### [Task objective]
Pictures are not part of the copy; reproduce the remaining data exactly.

### [Data shown]
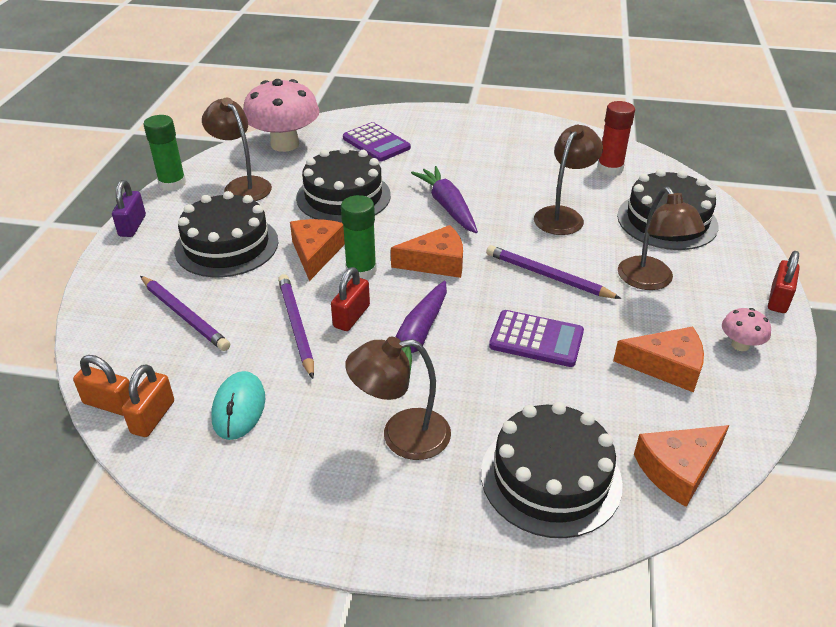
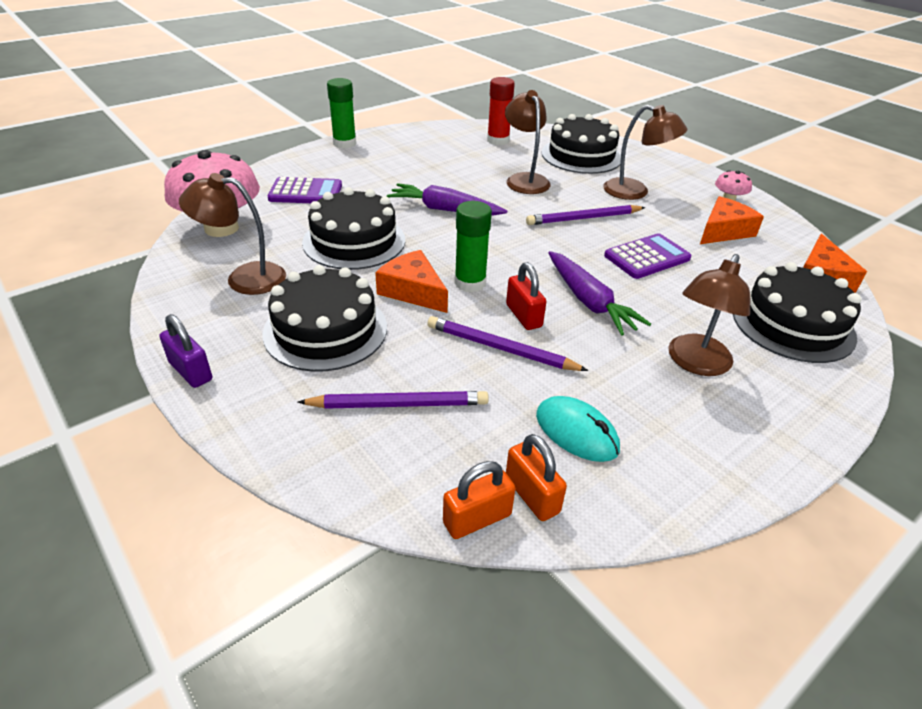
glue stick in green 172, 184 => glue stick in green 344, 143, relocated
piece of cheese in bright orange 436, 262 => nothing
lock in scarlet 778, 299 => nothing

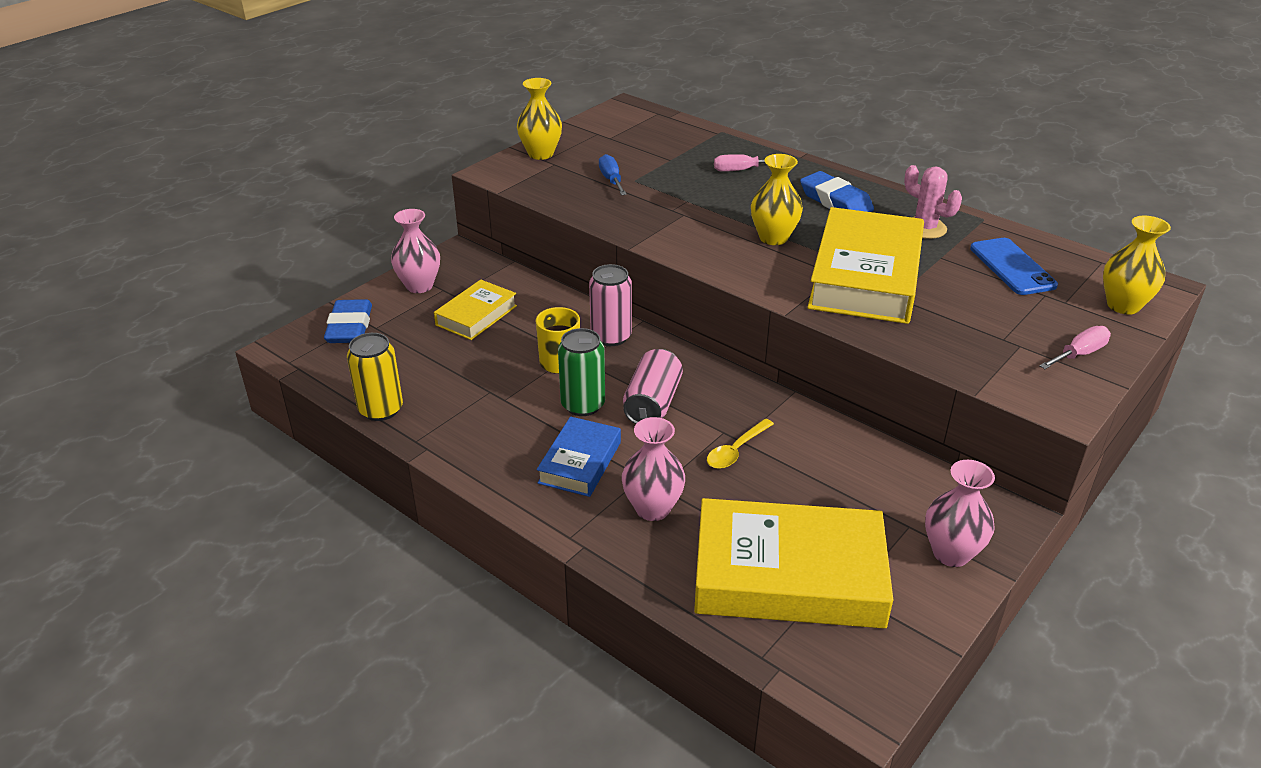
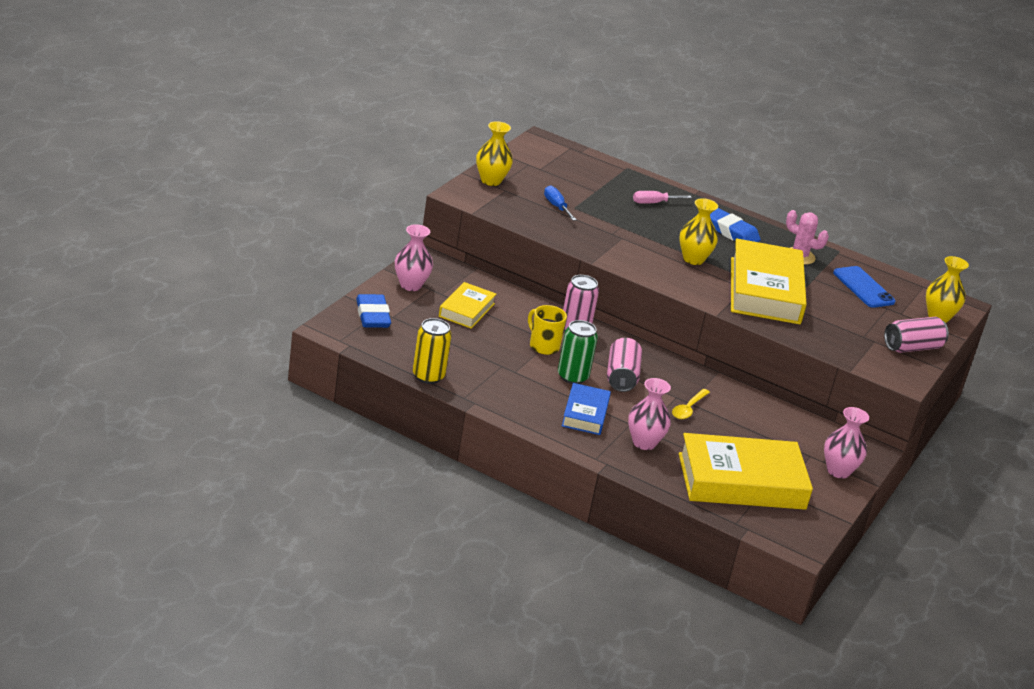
flat screwdriver in pink 1079, 354 => tin in pink 912, 347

### [Output below]
glue stick in green 172, 184 => glue stick in green 344, 143, relocated
piece of cheese in bright orange 436, 262 => nothing
lock in scarlet 778, 299 => nothing

flat screwdriver in pink 1079, 354 => tin in pink 912, 347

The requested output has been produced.